▶ [What to produce] Check each line of the listing, and copy it if it contains the word "boat".

▶ [Provided data]
=======

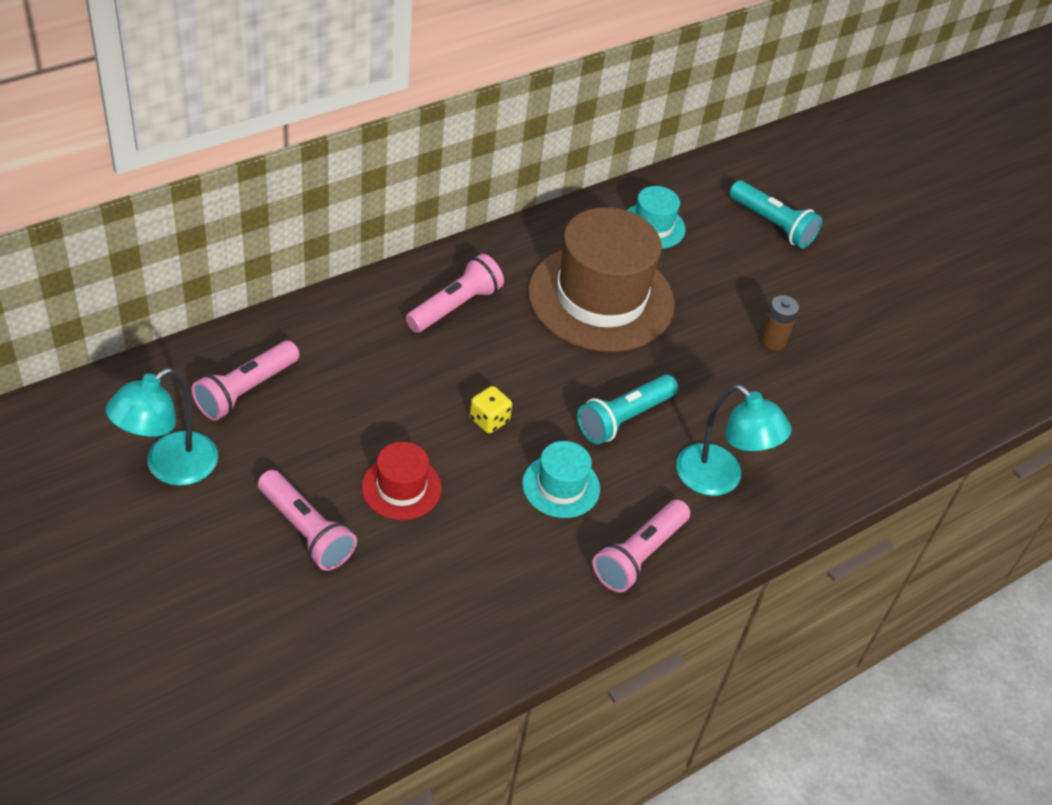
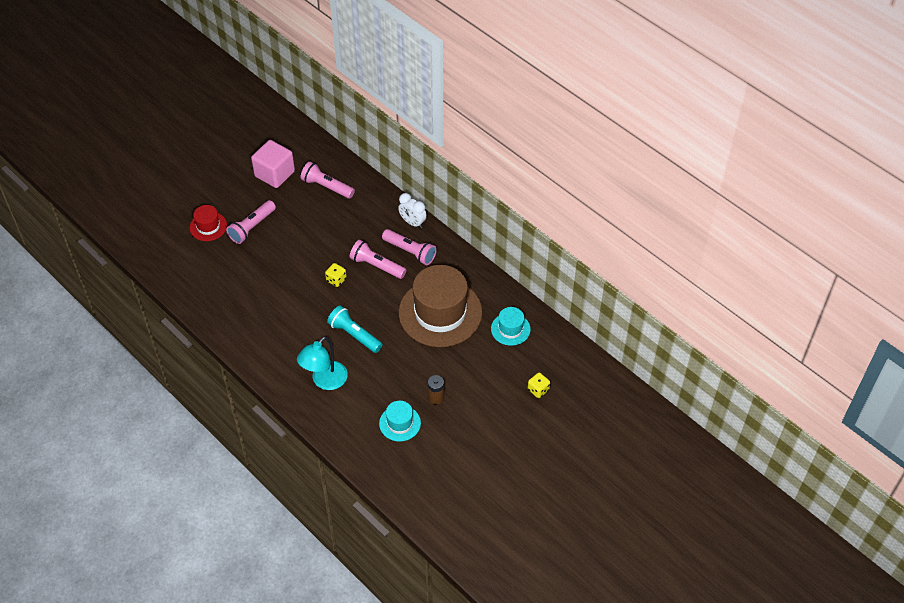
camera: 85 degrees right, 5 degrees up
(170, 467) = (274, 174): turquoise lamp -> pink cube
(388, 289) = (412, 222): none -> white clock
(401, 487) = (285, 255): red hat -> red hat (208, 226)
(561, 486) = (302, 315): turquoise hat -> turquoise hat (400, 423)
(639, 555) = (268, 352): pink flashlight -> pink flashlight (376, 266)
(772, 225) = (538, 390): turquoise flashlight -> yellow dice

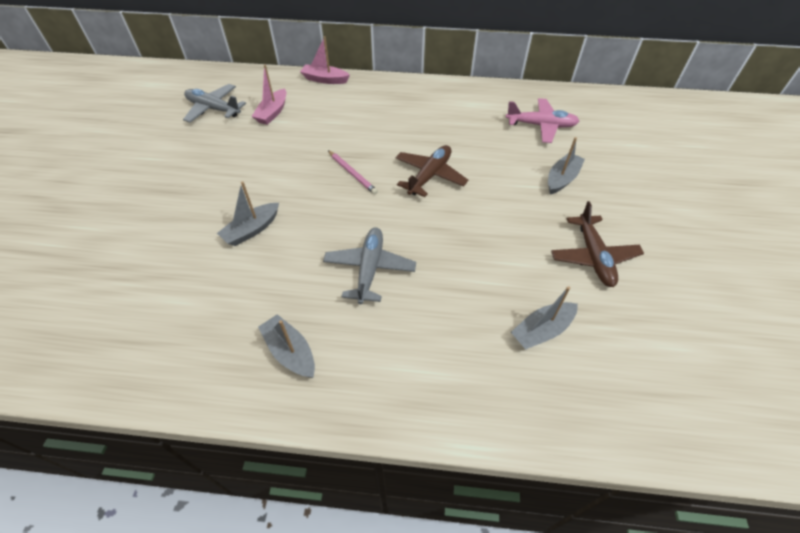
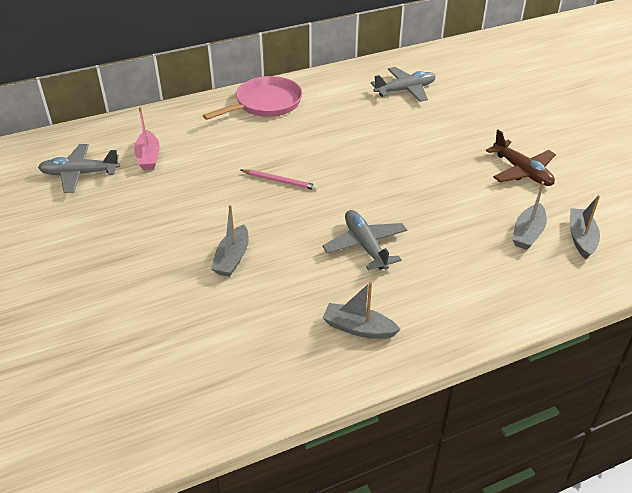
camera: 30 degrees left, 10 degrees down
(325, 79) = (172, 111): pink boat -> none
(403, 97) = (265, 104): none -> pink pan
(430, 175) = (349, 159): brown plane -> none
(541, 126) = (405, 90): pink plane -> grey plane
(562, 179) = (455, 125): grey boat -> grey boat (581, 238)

=======

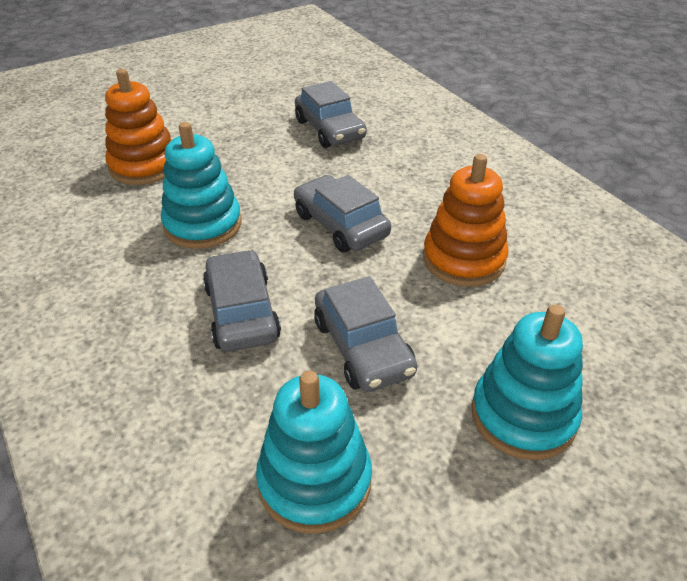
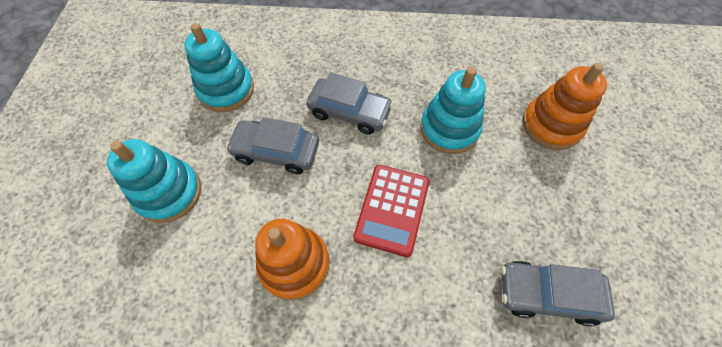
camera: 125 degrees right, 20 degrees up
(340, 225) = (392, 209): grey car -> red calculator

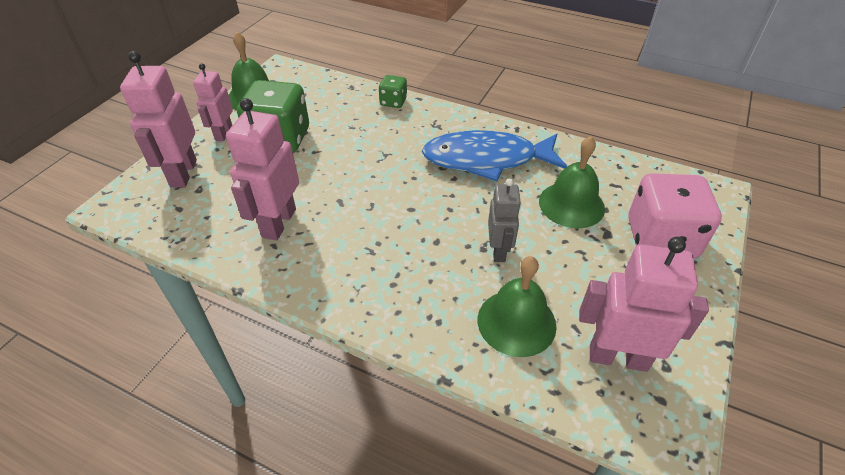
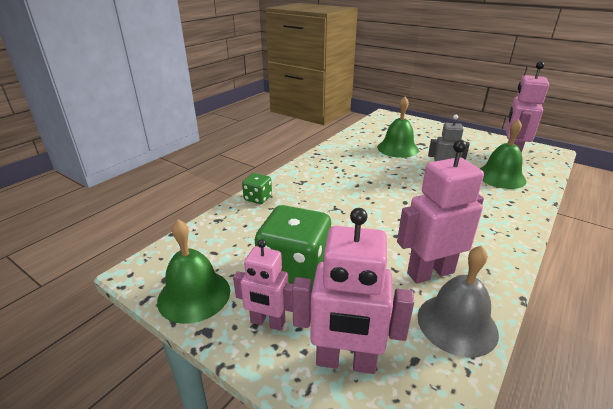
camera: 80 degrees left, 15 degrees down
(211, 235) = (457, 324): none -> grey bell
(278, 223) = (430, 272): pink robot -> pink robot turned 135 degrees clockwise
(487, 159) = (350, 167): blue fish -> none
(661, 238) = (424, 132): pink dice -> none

=======

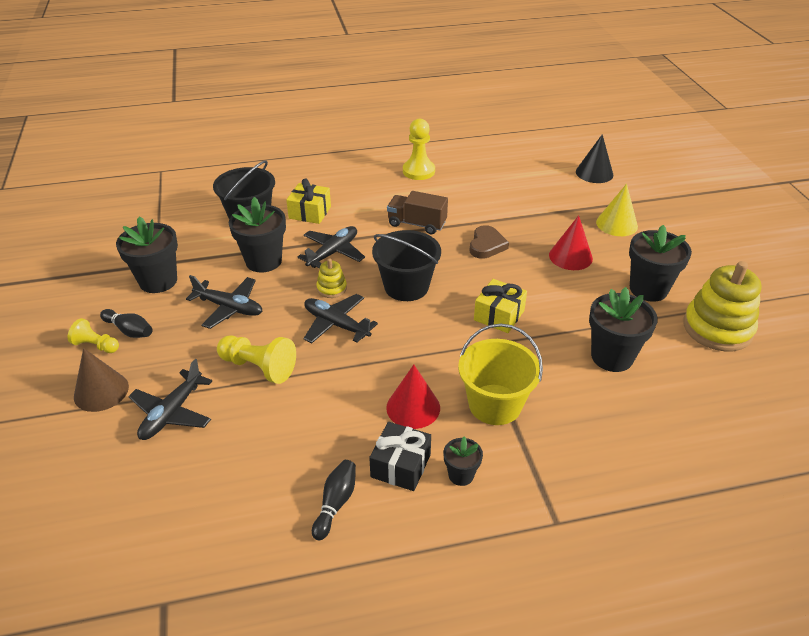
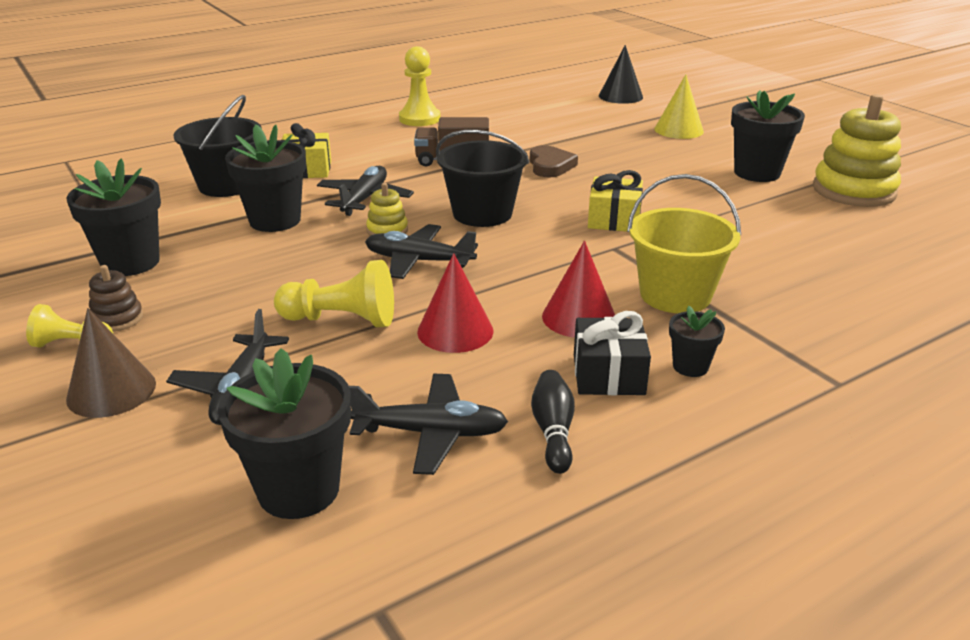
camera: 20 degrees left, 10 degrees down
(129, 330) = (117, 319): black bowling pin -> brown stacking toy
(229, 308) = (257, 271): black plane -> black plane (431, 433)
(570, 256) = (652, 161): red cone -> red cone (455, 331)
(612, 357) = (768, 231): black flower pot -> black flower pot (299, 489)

=======

▶ [Your solution]
(325, 79) = (172, 111): pink boat -> none
(562, 179) = (455, 125): grey boat -> grey boat (581, 238)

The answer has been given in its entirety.